[[ Data listing open ]]

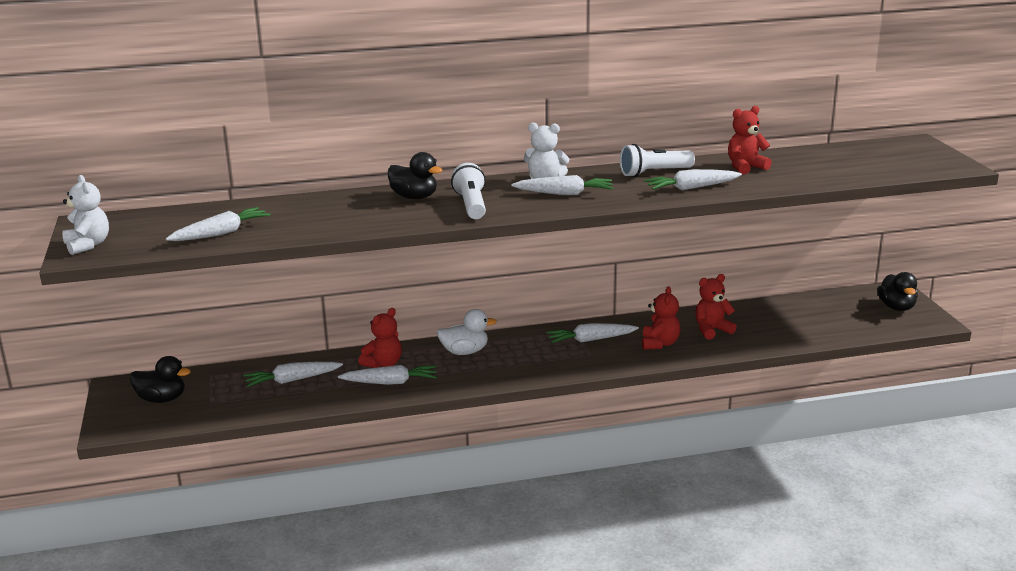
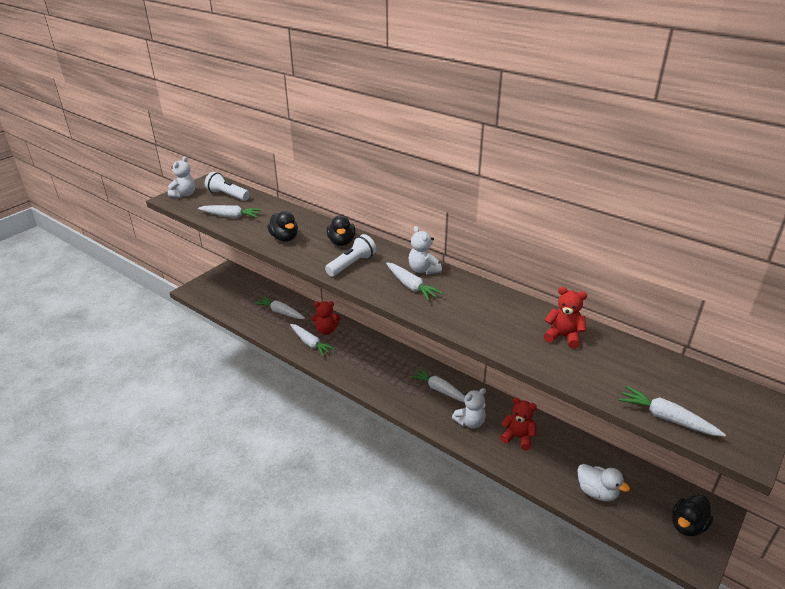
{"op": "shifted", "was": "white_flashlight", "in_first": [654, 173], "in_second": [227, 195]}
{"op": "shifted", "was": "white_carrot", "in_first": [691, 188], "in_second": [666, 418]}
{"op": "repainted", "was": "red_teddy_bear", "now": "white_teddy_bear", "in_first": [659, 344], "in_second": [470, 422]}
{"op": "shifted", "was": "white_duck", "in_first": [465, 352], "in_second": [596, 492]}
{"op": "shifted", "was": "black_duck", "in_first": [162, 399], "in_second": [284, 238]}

[[ Data listing closed ]]

### Task requirements
With the pictures set aside, return each line of the listing exactly as given.

### Exercise output
{"op": "shifted", "was": "white_flashlight", "in_first": [654, 173], "in_second": [227, 195]}
{"op": "shifted", "was": "white_carrot", "in_first": [691, 188], "in_second": [666, 418]}
{"op": "repainted", "was": "red_teddy_bear", "now": "white_teddy_bear", "in_first": [659, 344], "in_second": [470, 422]}
{"op": "shifted", "was": "white_duck", "in_first": [465, 352], "in_second": [596, 492]}
{"op": "shifted", "was": "black_duck", "in_first": [162, 399], "in_second": [284, 238]}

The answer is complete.